Given entries
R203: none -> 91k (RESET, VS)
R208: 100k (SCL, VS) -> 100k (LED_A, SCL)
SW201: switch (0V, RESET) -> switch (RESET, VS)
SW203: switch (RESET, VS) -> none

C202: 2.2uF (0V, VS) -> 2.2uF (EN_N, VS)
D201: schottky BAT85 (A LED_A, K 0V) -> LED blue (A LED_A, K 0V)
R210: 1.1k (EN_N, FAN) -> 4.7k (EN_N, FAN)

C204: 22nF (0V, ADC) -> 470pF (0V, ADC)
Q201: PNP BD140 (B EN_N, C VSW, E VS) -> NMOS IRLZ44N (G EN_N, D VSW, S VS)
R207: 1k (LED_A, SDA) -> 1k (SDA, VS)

--

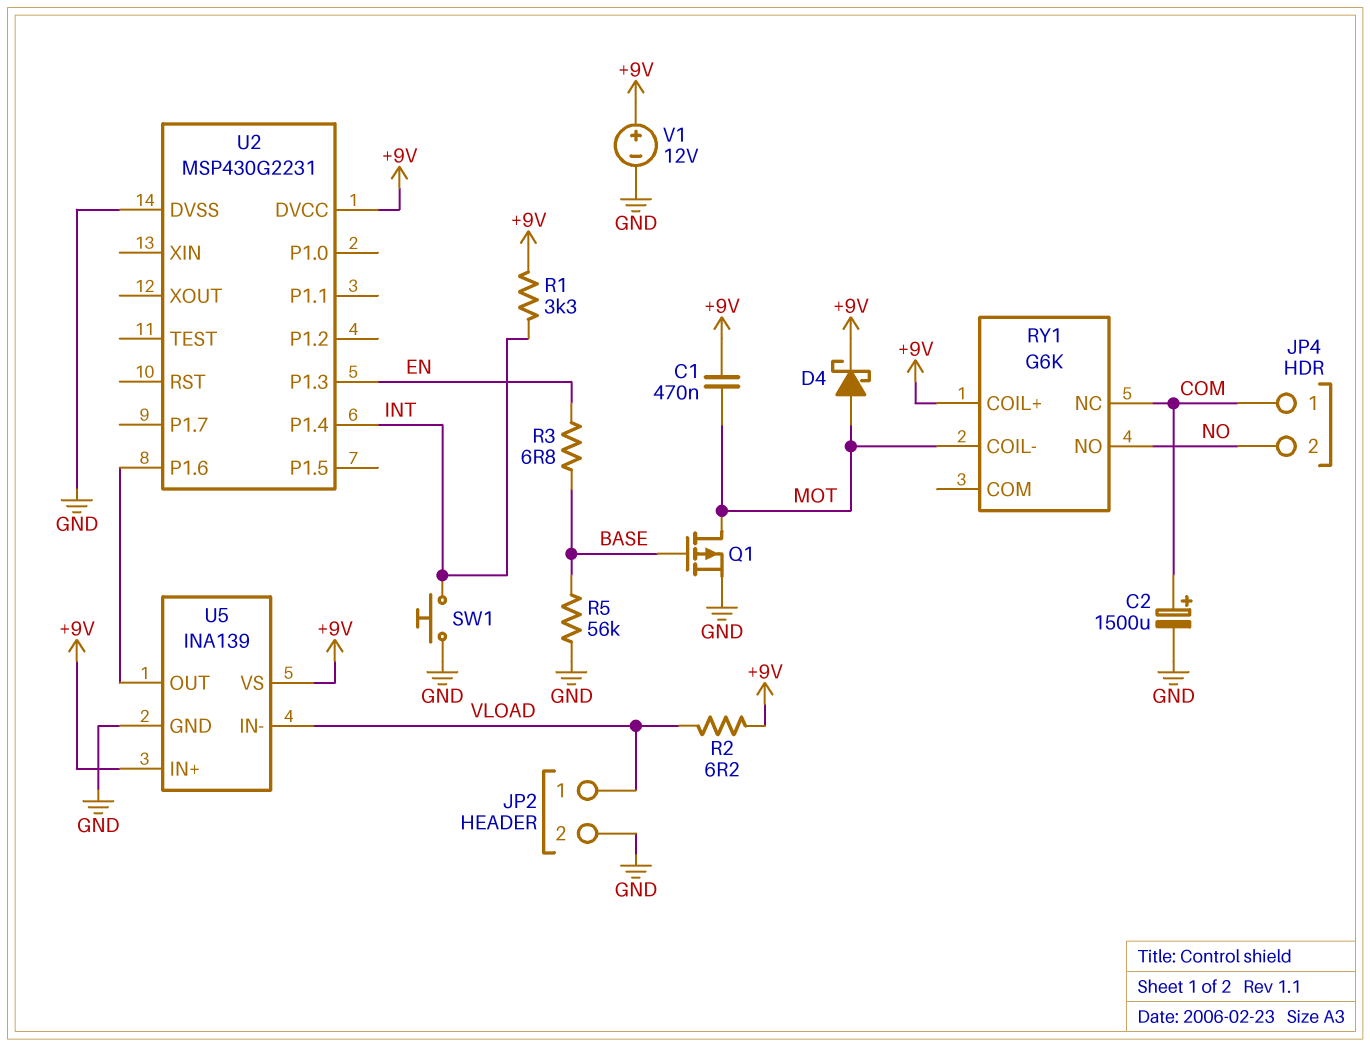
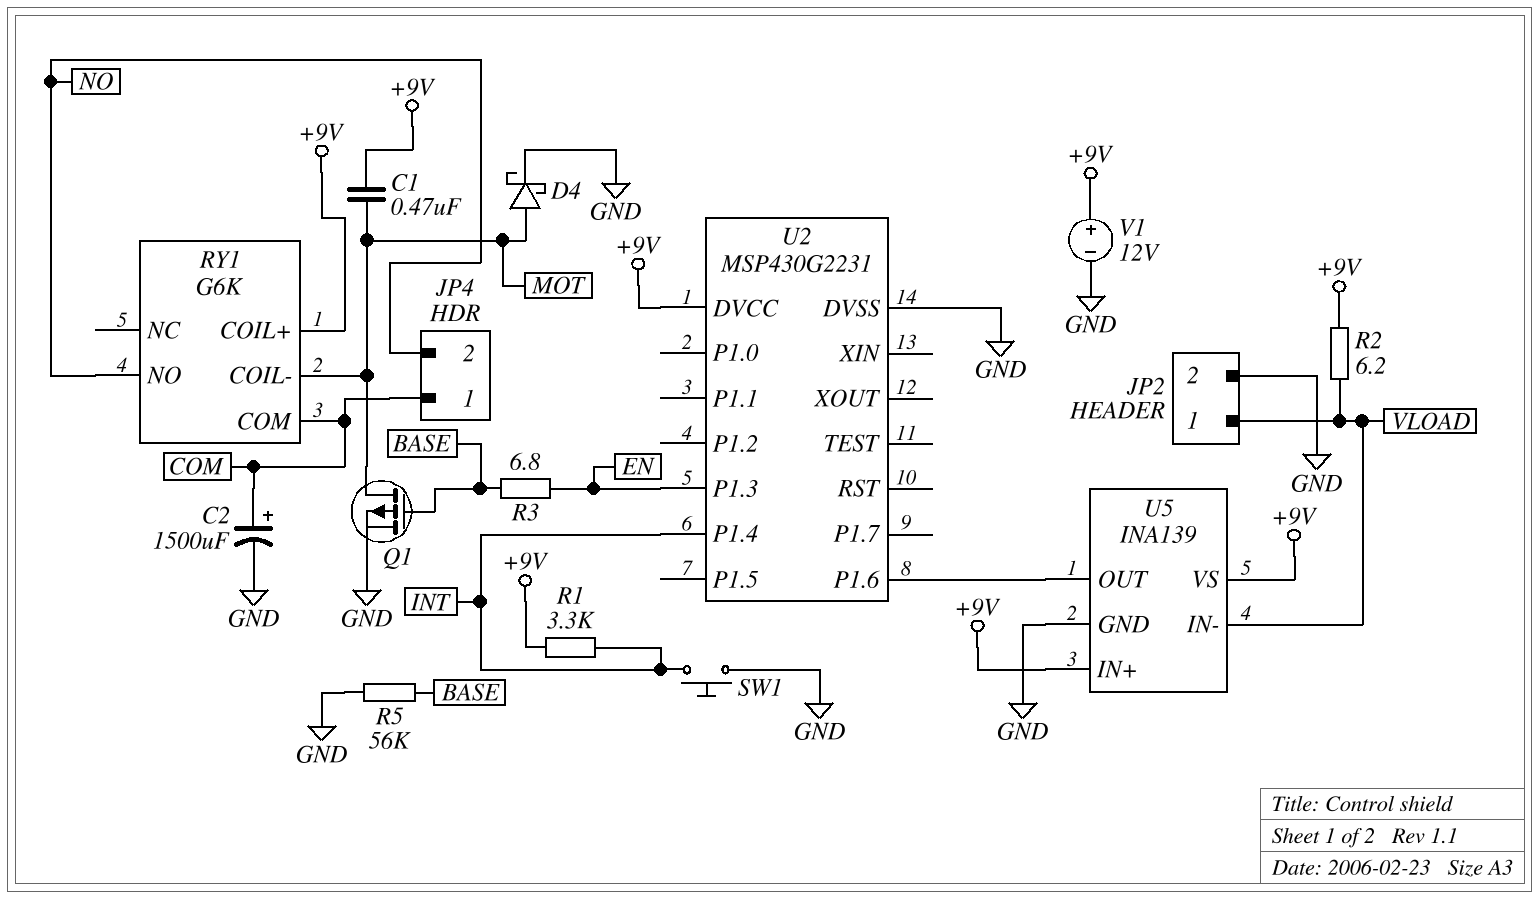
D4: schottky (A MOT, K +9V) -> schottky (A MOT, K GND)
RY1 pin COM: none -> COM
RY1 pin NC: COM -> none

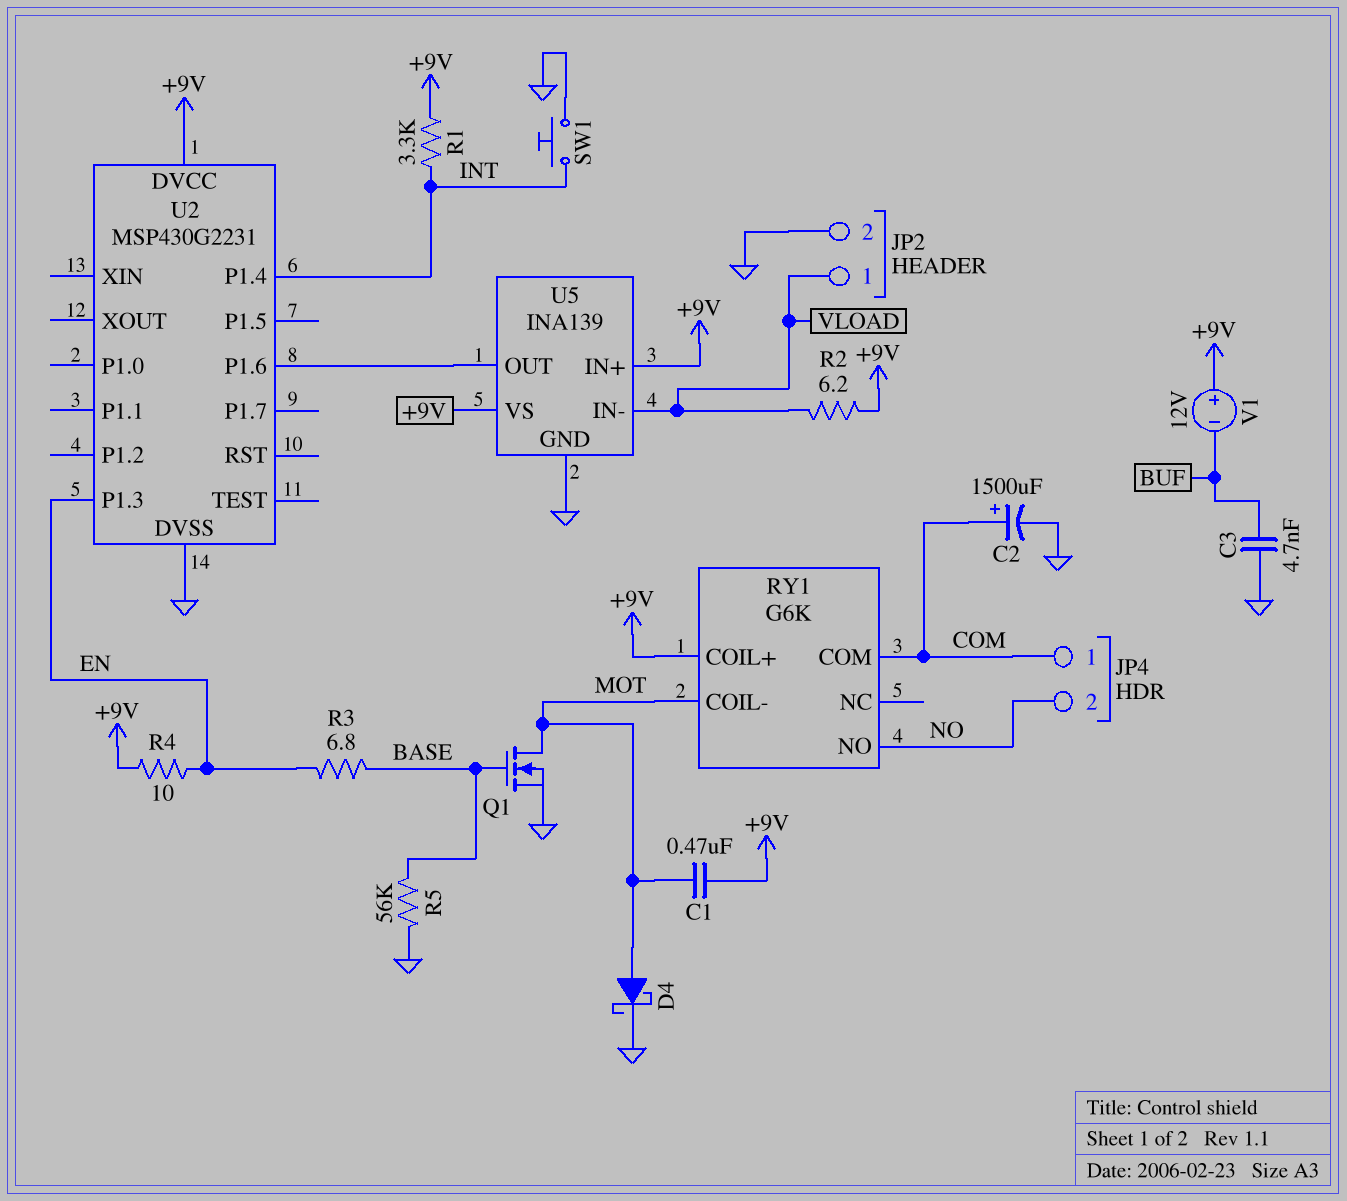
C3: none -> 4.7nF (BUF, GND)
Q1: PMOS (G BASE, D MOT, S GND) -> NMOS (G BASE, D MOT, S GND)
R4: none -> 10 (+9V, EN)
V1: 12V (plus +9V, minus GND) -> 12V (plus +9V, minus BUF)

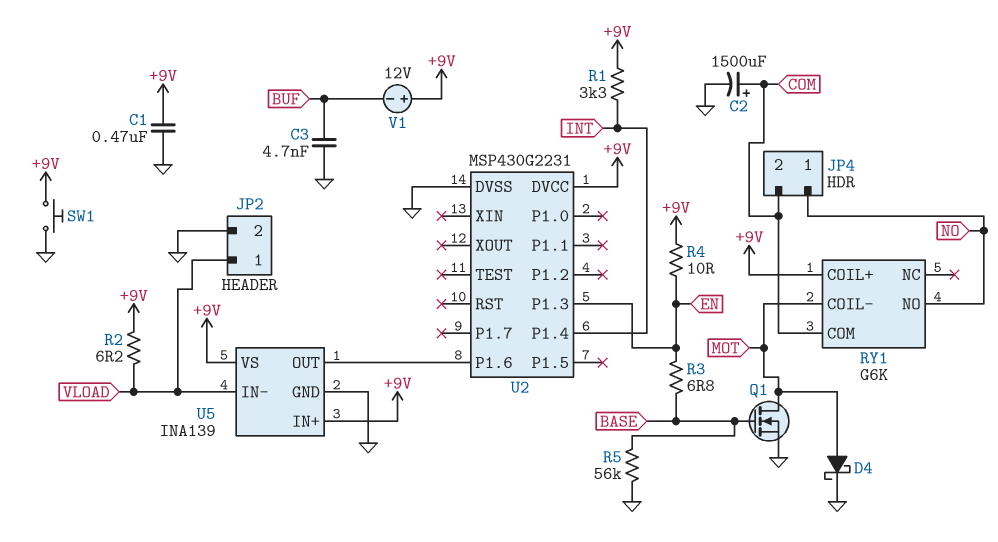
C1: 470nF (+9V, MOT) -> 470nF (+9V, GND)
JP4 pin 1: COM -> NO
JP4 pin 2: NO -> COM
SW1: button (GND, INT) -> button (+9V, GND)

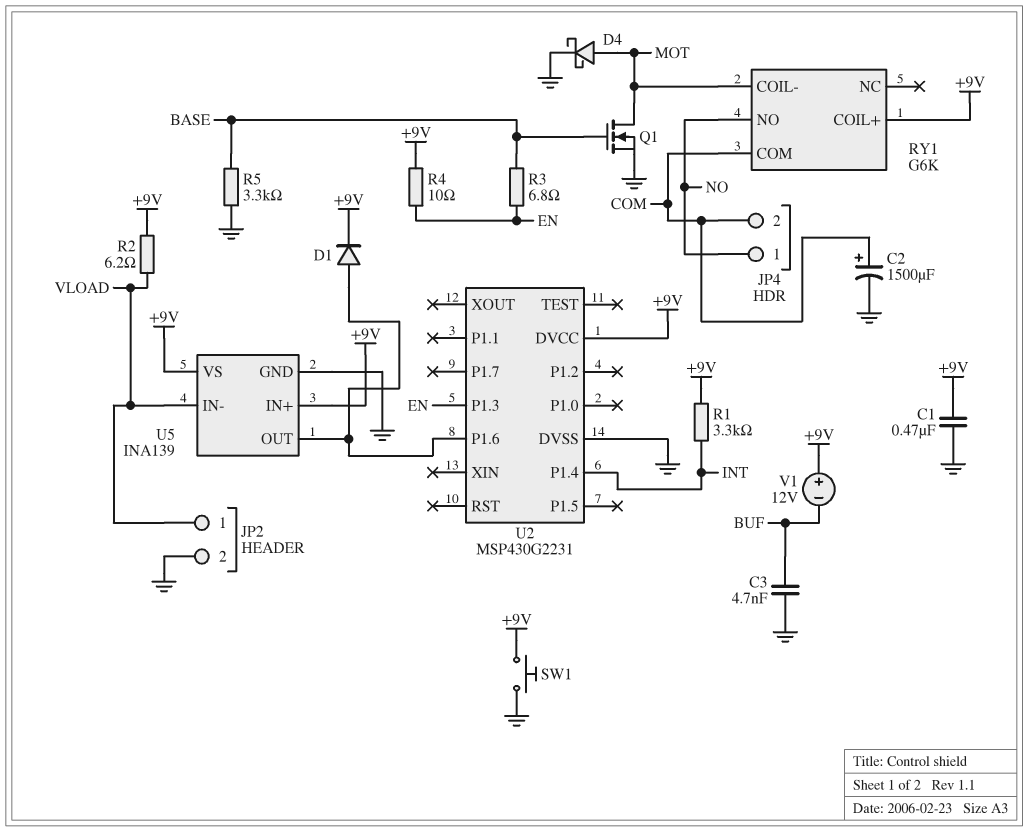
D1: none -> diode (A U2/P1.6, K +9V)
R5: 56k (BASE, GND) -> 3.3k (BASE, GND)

Task directions
From the records above, copy only the lines running from the line containing "Q1: PMOS (G" to the line containing "R5: 56k (BASE, GND) -> 3.3k (BASE, GND)", both ends included. Leave the pictures out.

Your solution
Q1: PMOS (G BASE, D MOT, S GND) -> NMOS (G BASE, D MOT, S GND)
R4: none -> 10 (+9V, EN)
V1: 12V (plus +9V, minus GND) -> 12V (plus +9V, minus BUF)

C1: 470nF (+9V, MOT) -> 470nF (+9V, GND)
JP4 pin 1: COM -> NO
JP4 pin 2: NO -> COM
SW1: button (GND, INT) -> button (+9V, GND)

D1: none -> diode (A U2/P1.6, K +9V)
R5: 56k (BASE, GND) -> 3.3k (BASE, GND)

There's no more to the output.